-- Entries supplied follows --

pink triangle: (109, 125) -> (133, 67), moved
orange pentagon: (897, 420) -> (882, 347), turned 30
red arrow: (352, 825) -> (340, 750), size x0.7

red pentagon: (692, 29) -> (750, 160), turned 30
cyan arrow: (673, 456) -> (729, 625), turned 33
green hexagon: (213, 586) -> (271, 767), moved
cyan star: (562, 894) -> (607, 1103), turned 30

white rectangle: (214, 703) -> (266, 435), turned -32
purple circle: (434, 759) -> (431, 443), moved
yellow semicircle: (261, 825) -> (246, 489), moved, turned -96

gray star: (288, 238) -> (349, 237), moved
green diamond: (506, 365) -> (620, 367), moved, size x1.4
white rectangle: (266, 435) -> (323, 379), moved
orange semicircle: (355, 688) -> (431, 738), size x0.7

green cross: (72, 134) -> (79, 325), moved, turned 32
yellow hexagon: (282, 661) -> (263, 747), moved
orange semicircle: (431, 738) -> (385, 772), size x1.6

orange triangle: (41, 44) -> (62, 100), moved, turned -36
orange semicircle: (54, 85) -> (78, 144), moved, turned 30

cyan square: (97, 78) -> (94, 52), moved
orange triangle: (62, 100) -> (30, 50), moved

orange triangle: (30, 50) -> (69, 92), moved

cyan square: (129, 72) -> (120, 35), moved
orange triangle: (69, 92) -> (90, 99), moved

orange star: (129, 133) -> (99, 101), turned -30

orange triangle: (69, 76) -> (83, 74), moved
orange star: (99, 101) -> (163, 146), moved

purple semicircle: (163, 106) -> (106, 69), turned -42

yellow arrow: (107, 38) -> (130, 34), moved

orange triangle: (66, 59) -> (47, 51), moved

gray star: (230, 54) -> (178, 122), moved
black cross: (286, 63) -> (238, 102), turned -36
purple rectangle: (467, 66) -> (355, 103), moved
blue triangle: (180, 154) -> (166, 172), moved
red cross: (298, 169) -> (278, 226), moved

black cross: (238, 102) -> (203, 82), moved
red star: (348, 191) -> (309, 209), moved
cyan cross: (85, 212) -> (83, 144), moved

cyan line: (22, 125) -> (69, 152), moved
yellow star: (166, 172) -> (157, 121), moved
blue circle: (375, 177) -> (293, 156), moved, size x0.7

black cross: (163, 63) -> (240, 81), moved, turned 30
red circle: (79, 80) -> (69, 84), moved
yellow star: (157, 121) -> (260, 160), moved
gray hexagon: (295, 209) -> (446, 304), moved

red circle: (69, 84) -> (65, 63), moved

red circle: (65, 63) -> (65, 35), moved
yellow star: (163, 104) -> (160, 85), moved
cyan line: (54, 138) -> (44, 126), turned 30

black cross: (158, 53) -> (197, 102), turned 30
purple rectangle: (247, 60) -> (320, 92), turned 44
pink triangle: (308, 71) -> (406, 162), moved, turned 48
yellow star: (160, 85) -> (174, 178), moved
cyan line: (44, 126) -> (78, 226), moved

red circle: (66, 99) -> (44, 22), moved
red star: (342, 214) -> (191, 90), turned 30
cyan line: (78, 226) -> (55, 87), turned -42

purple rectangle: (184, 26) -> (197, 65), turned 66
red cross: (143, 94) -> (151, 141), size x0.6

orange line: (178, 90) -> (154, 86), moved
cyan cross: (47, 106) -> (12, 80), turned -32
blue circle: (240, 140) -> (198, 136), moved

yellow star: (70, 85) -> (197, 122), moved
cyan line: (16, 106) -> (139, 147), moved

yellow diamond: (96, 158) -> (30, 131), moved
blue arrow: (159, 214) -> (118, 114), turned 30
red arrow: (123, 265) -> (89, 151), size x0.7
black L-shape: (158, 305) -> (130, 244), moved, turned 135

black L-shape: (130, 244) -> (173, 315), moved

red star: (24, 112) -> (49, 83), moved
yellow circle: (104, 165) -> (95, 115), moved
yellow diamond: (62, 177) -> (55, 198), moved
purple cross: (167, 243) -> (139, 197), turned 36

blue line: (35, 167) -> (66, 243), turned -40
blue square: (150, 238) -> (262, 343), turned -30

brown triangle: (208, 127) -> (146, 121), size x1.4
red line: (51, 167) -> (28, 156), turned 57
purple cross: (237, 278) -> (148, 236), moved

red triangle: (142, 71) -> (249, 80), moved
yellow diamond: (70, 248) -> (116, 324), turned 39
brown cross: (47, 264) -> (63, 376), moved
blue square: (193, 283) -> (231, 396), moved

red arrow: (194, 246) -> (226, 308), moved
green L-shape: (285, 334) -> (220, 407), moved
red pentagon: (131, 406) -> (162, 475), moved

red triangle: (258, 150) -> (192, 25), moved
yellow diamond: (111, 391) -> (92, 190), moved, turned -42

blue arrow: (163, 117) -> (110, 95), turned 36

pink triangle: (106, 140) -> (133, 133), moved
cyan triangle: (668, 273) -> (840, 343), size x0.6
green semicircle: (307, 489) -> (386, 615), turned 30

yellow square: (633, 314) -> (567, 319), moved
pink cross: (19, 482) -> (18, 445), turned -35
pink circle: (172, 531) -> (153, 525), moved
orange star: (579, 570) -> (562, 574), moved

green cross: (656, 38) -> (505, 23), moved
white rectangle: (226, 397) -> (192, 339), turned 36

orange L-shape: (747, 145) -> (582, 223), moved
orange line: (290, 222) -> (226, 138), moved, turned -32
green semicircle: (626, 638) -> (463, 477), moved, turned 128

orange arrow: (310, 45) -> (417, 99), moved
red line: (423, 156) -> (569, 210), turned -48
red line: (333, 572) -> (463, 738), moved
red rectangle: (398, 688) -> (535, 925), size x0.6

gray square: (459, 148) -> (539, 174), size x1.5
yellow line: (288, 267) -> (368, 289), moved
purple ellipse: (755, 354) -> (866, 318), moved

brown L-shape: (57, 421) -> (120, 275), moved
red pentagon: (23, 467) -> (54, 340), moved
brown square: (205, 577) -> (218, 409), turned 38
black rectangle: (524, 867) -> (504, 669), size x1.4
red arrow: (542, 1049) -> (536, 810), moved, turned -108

-- Entries supplied concluded --

What the exercise asks: Return all the lines above exactly as given.

Result for this exercise:
pink triangle: (109, 125) -> (133, 67), moved
orange pentagon: (897, 420) -> (882, 347), turned 30
red arrow: (352, 825) -> (340, 750), size x0.7

red pentagon: (692, 29) -> (750, 160), turned 30
cyan arrow: (673, 456) -> (729, 625), turned 33
green hexagon: (213, 586) -> (271, 767), moved
cyan star: (562, 894) -> (607, 1103), turned 30

white rectangle: (214, 703) -> (266, 435), turned -32
purple circle: (434, 759) -> (431, 443), moved
yellow semicircle: (261, 825) -> (246, 489), moved, turned -96

gray star: (288, 238) -> (349, 237), moved
green diamond: (506, 365) -> (620, 367), moved, size x1.4
white rectangle: (266, 435) -> (323, 379), moved
orange semicircle: (355, 688) -> (431, 738), size x0.7

green cross: (72, 134) -> (79, 325), moved, turned 32
yellow hexagon: (282, 661) -> (263, 747), moved
orange semicircle: (431, 738) -> (385, 772), size x1.6

orange triangle: (41, 44) -> (62, 100), moved, turned -36
orange semicircle: (54, 85) -> (78, 144), moved, turned 30

cyan square: (97, 78) -> (94, 52), moved
orange triangle: (62, 100) -> (30, 50), moved

orange triangle: (30, 50) -> (69, 92), moved

cyan square: (129, 72) -> (120, 35), moved
orange triangle: (69, 92) -> (90, 99), moved

orange star: (129, 133) -> (99, 101), turned -30

orange triangle: (69, 76) -> (83, 74), moved
orange star: (99, 101) -> (163, 146), moved

purple semicircle: (163, 106) -> (106, 69), turned -42

yellow arrow: (107, 38) -> (130, 34), moved

orange triangle: (66, 59) -> (47, 51), moved

gray star: (230, 54) -> (178, 122), moved
black cross: (286, 63) -> (238, 102), turned -36
purple rectangle: (467, 66) -> (355, 103), moved
blue triangle: (180, 154) -> (166, 172), moved
red cross: (298, 169) -> (278, 226), moved

black cross: (238, 102) -> (203, 82), moved
red star: (348, 191) -> (309, 209), moved
cyan cross: (85, 212) -> (83, 144), moved

cyan line: (22, 125) -> (69, 152), moved
yellow star: (166, 172) -> (157, 121), moved
blue circle: (375, 177) -> (293, 156), moved, size x0.7

black cross: (163, 63) -> (240, 81), moved, turned 30
red circle: (79, 80) -> (69, 84), moved
yellow star: (157, 121) -> (260, 160), moved
gray hexagon: (295, 209) -> (446, 304), moved

red circle: (69, 84) -> (65, 63), moved

red circle: (65, 63) -> (65, 35), moved
yellow star: (163, 104) -> (160, 85), moved
cyan line: (54, 138) -> (44, 126), turned 30

black cross: (158, 53) -> (197, 102), turned 30
purple rectangle: (247, 60) -> (320, 92), turned 44
pink triangle: (308, 71) -> (406, 162), moved, turned 48
yellow star: (160, 85) -> (174, 178), moved
cyan line: (44, 126) -> (78, 226), moved

red circle: (66, 99) -> (44, 22), moved
red star: (342, 214) -> (191, 90), turned 30
cyan line: (78, 226) -> (55, 87), turned -42

purple rectangle: (184, 26) -> (197, 65), turned 66
red cross: (143, 94) -> (151, 141), size x0.6

orange line: (178, 90) -> (154, 86), moved
cyan cross: (47, 106) -> (12, 80), turned -32
blue circle: (240, 140) -> (198, 136), moved

yellow star: (70, 85) -> (197, 122), moved
cyan line: (16, 106) -> (139, 147), moved

yellow diamond: (96, 158) -> (30, 131), moved
blue arrow: (159, 214) -> (118, 114), turned 30
red arrow: (123, 265) -> (89, 151), size x0.7
black L-shape: (158, 305) -> (130, 244), moved, turned 135

black L-shape: (130, 244) -> (173, 315), moved

red star: (24, 112) -> (49, 83), moved
yellow circle: (104, 165) -> (95, 115), moved
yellow diamond: (62, 177) -> (55, 198), moved
purple cross: (167, 243) -> (139, 197), turned 36

blue line: (35, 167) -> (66, 243), turned -40
blue square: (150, 238) -> (262, 343), turned -30

brown triangle: (208, 127) -> (146, 121), size x1.4
red line: (51, 167) -> (28, 156), turned 57
purple cross: (237, 278) -> (148, 236), moved

red triangle: (142, 71) -> (249, 80), moved
yellow diamond: (70, 248) -> (116, 324), turned 39
brown cross: (47, 264) -> (63, 376), moved
blue square: (193, 283) -> (231, 396), moved

red arrow: (194, 246) -> (226, 308), moved
green L-shape: (285, 334) -> (220, 407), moved
red pentagon: (131, 406) -> (162, 475), moved

red triangle: (258, 150) -> (192, 25), moved
yellow diamond: (111, 391) -> (92, 190), moved, turned -42

blue arrow: (163, 117) -> (110, 95), turned 36

pink triangle: (106, 140) -> (133, 133), moved
cyan triangle: (668, 273) -> (840, 343), size x0.6
green semicircle: (307, 489) -> (386, 615), turned 30

yellow square: (633, 314) -> (567, 319), moved
pink cross: (19, 482) -> (18, 445), turned -35
pink circle: (172, 531) -> (153, 525), moved
orange star: (579, 570) -> (562, 574), moved

green cross: (656, 38) -> (505, 23), moved
white rectangle: (226, 397) -> (192, 339), turned 36

orange L-shape: (747, 145) -> (582, 223), moved
orange line: (290, 222) -> (226, 138), moved, turned -32
green semicircle: (626, 638) -> (463, 477), moved, turned 128

orange arrow: (310, 45) -> (417, 99), moved
red line: (423, 156) -> (569, 210), turned -48
red line: (333, 572) -> (463, 738), moved
red rectangle: (398, 688) -> (535, 925), size x0.6

gray square: (459, 148) -> (539, 174), size x1.5
yellow line: (288, 267) -> (368, 289), moved
purple ellipse: (755, 354) -> (866, 318), moved

brown L-shape: (57, 421) -> (120, 275), moved
red pentagon: (23, 467) -> (54, 340), moved
brown square: (205, 577) -> (218, 409), turned 38
black rectangle: (524, 867) -> (504, 669), size x1.4
red arrow: (542, 1049) -> (536, 810), moved, turned -108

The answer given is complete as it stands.